■ What is expected: Set down the data below in full, exactly as it reads, but without the pictures.

(Exercise material begins)

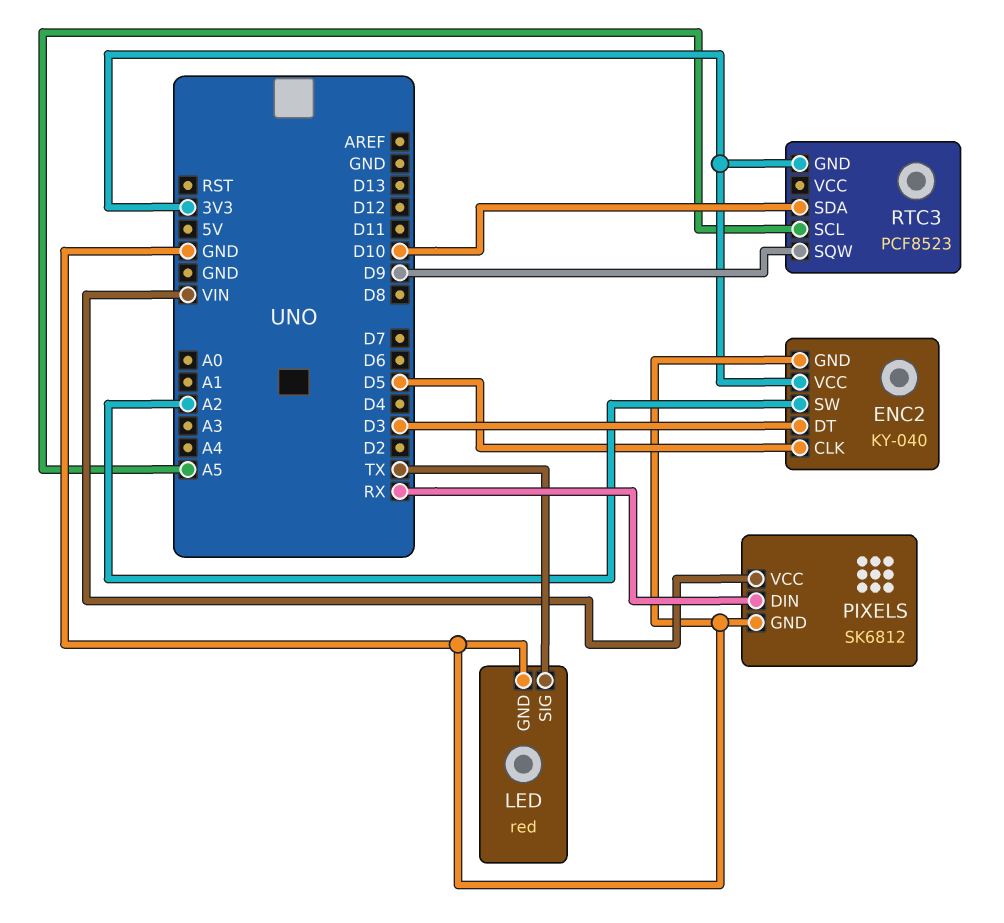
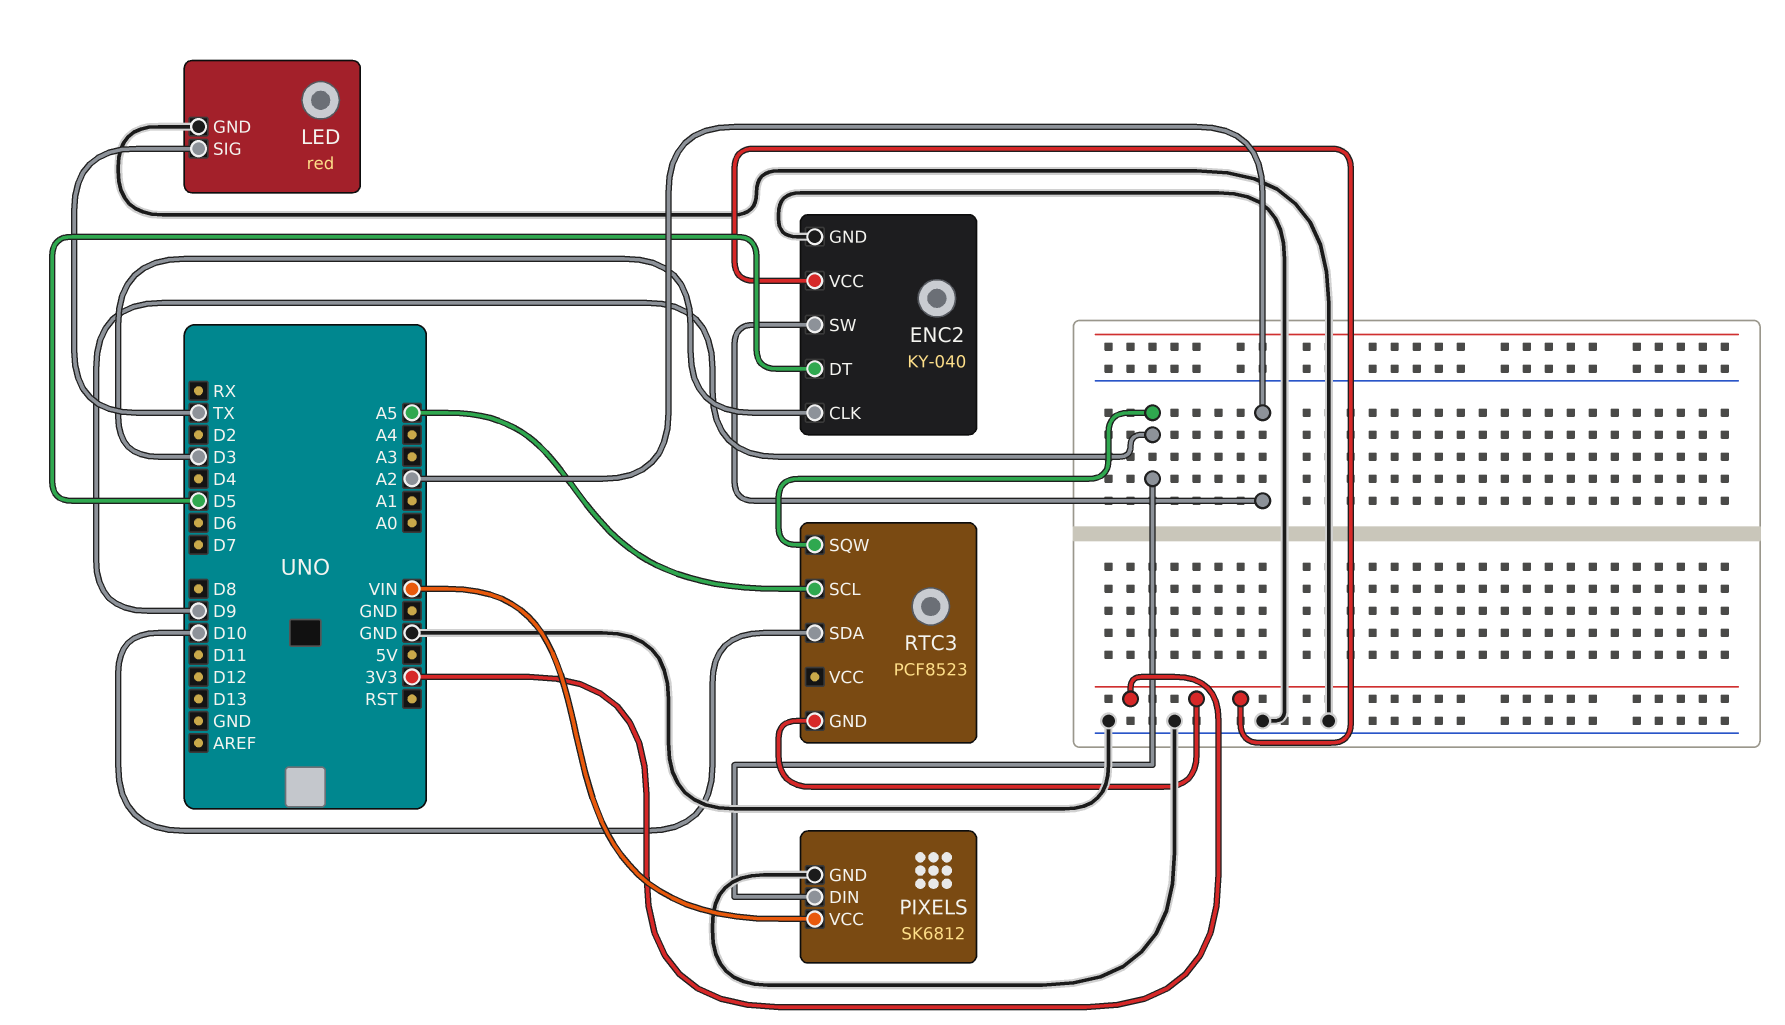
ENC2 pin CLK: D5 -> D3
ENC2 pin DT: D3 -> D5
PIXELS pin DIN: RX -> D9

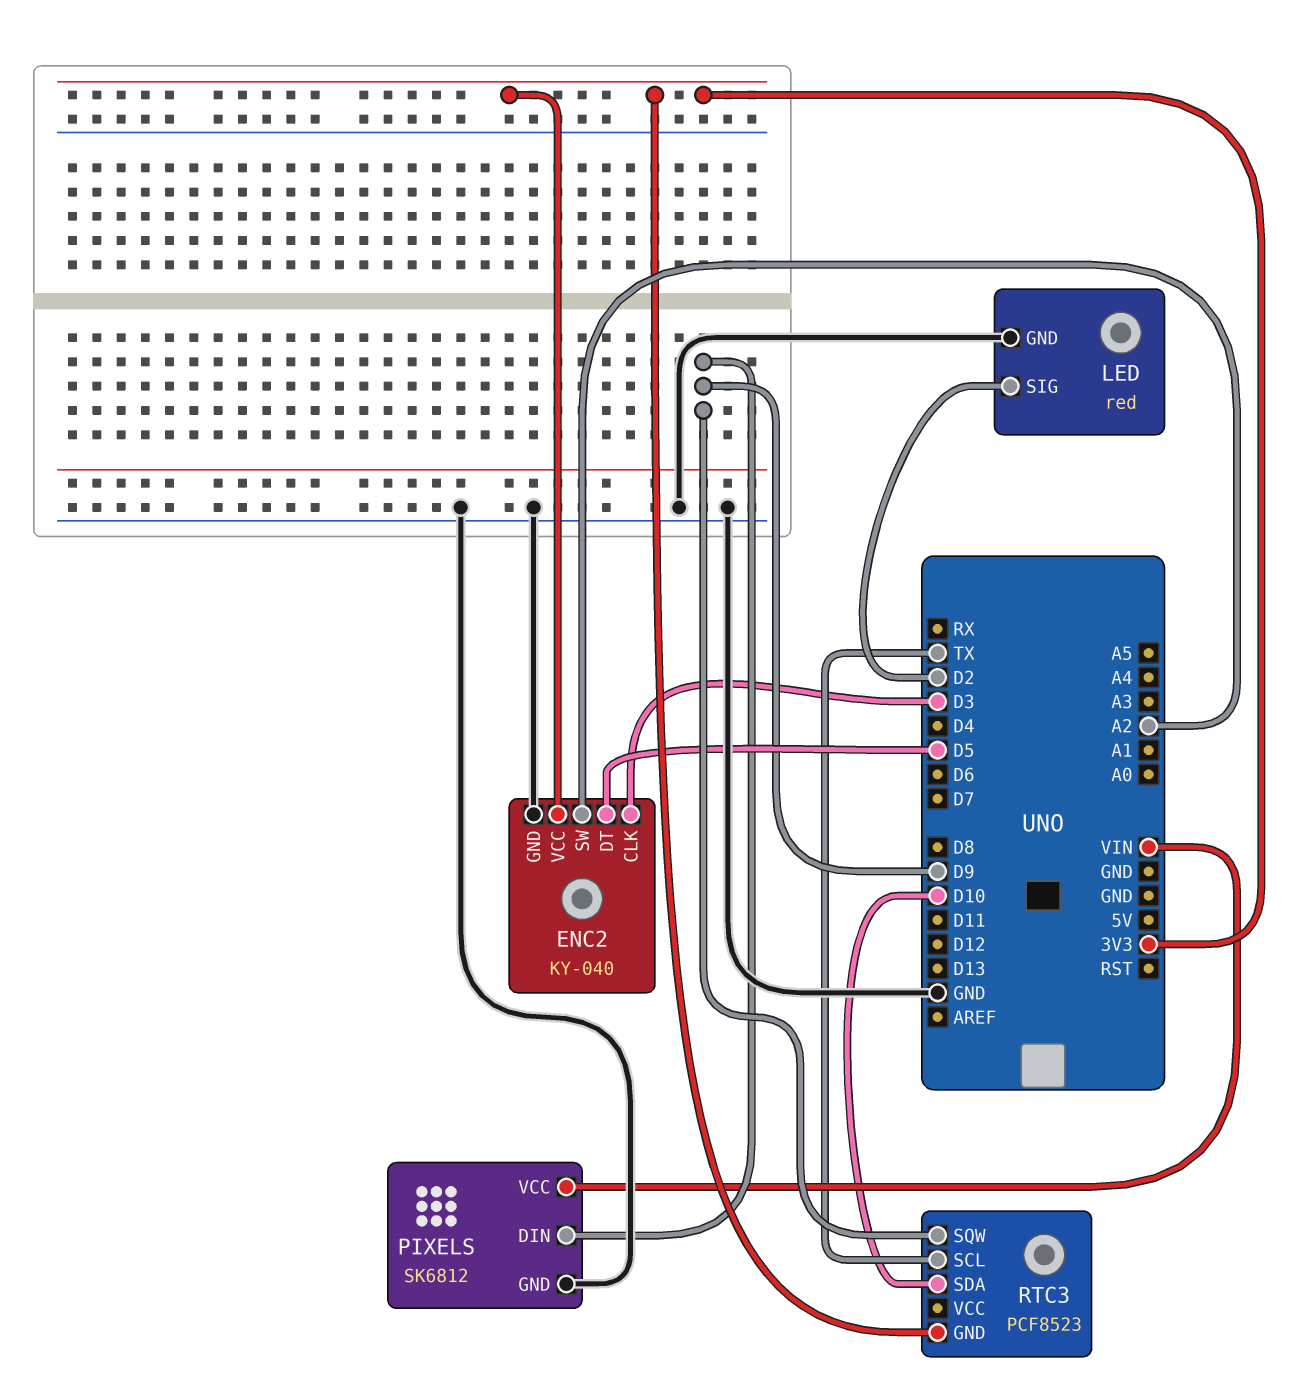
LED pin SIG: TX -> D2
RTC3 pin SCL: A5 -> TX

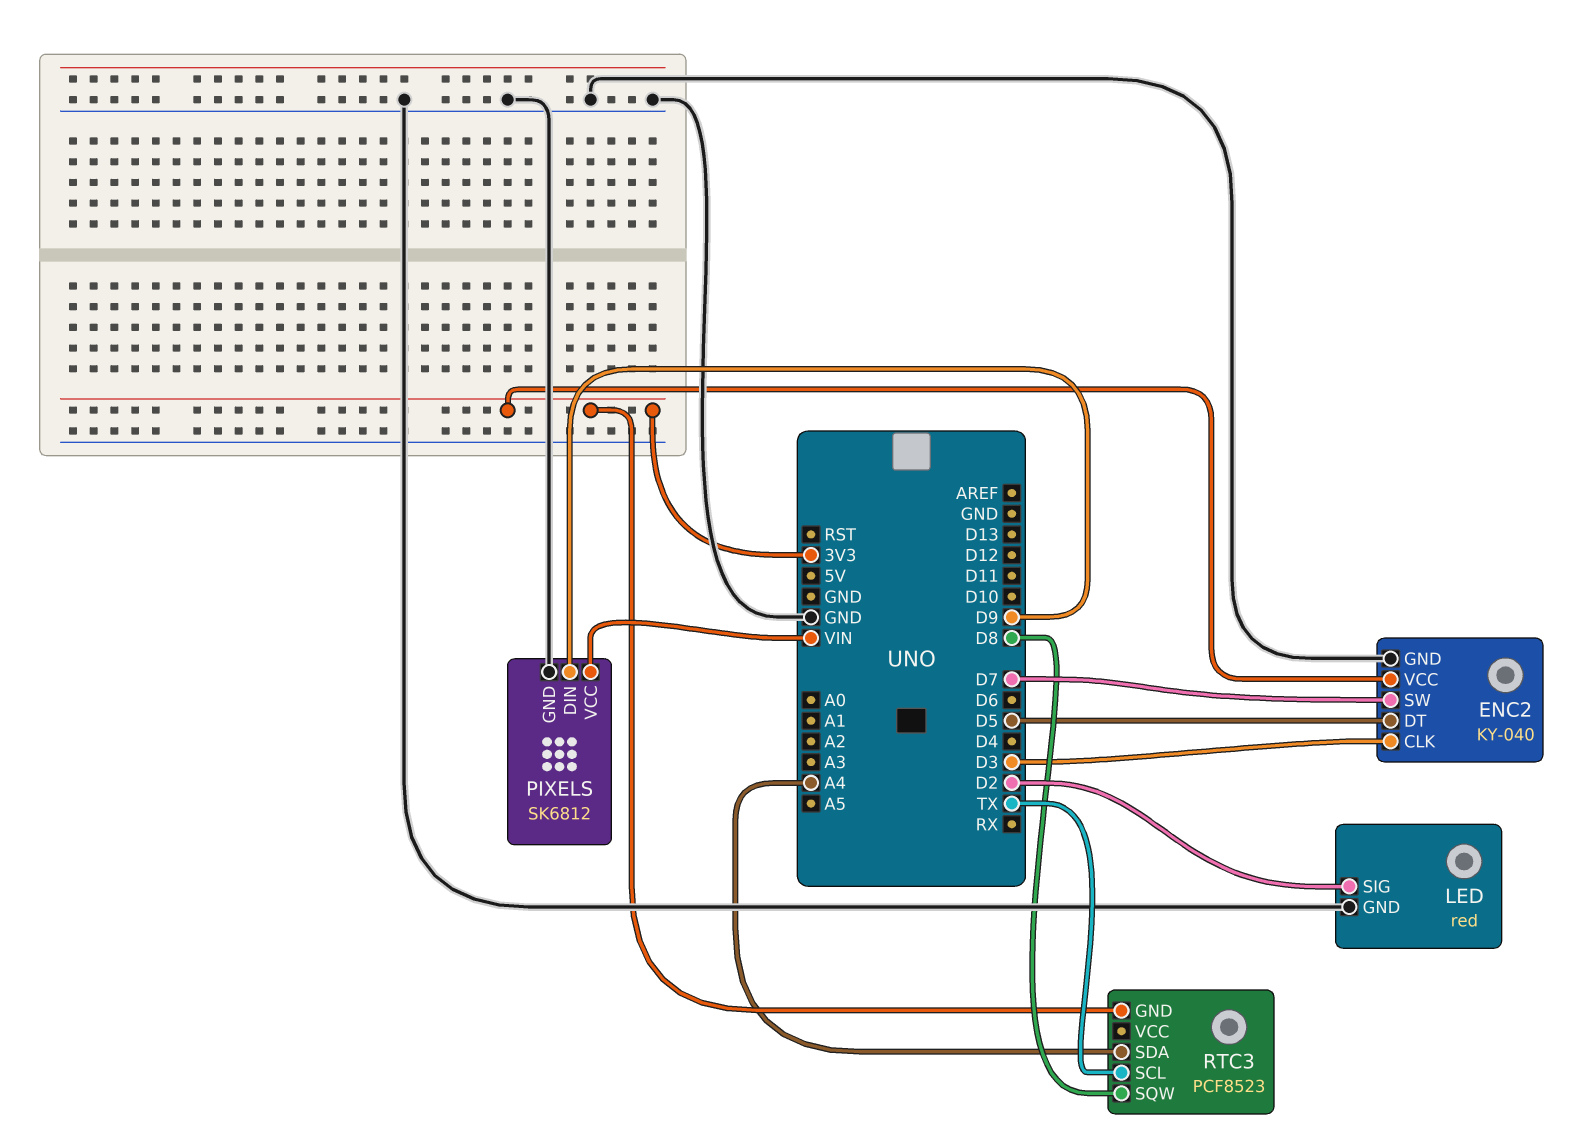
ENC2 pin SW: A2 -> D7
RTC3 pin SDA: D10 -> A4
RTC3 pin SQW: D9 -> D8

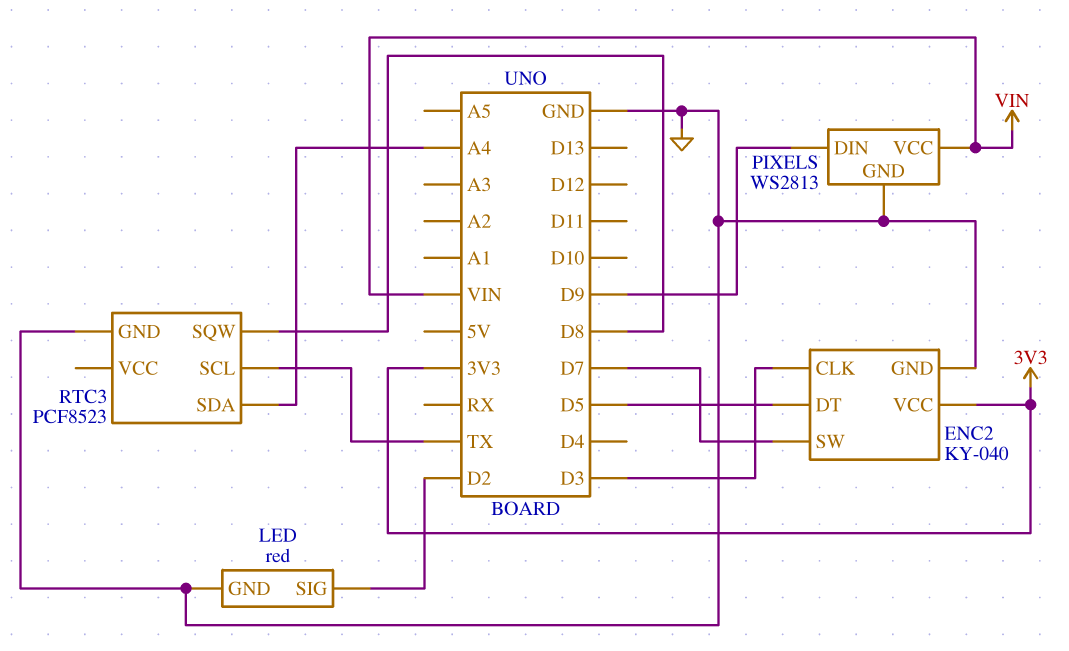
PIXELS: SK6812 -> WS2813
RTC3 pin GND: 3V3 -> GND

(Exercise material ends)

■ Task answer:
ENC2 pin CLK: D5 -> D3
ENC2 pin DT: D3 -> D5
PIXELS pin DIN: RX -> D9

LED pin SIG: TX -> D2
RTC3 pin SCL: A5 -> TX

ENC2 pin SW: A2 -> D7
RTC3 pin SDA: D10 -> A4
RTC3 pin SQW: D9 -> D8

PIXELS: SK6812 -> WS2813
RTC3 pin GND: 3V3 -> GND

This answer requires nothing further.